Put the lines below into a JSON list of strings, one string per line, skipping blank lines. Leave the pictures out.

Excerpts from spatial question data:

+ + + + + + +

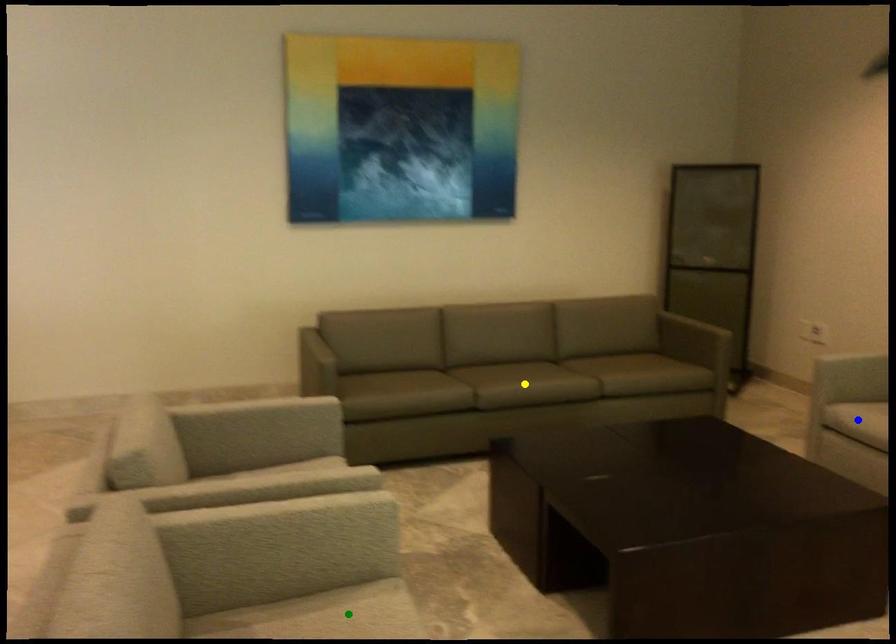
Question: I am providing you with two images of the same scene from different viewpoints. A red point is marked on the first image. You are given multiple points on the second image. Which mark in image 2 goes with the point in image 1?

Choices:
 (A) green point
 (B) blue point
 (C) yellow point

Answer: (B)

+ + + + + + +

#### [FINAL RESULT]
[
  "Question: I am providing you with two images of the same scene from different viewpoints. A red point is marked on the first image. You are given multiple points on the second image. Which mark in image 2 goes with the point in image 1?",
  "Choices:",
  " (A) green point",
  " (B) blue point",
  " (C) yellow point",
  "Answer: (B)"
]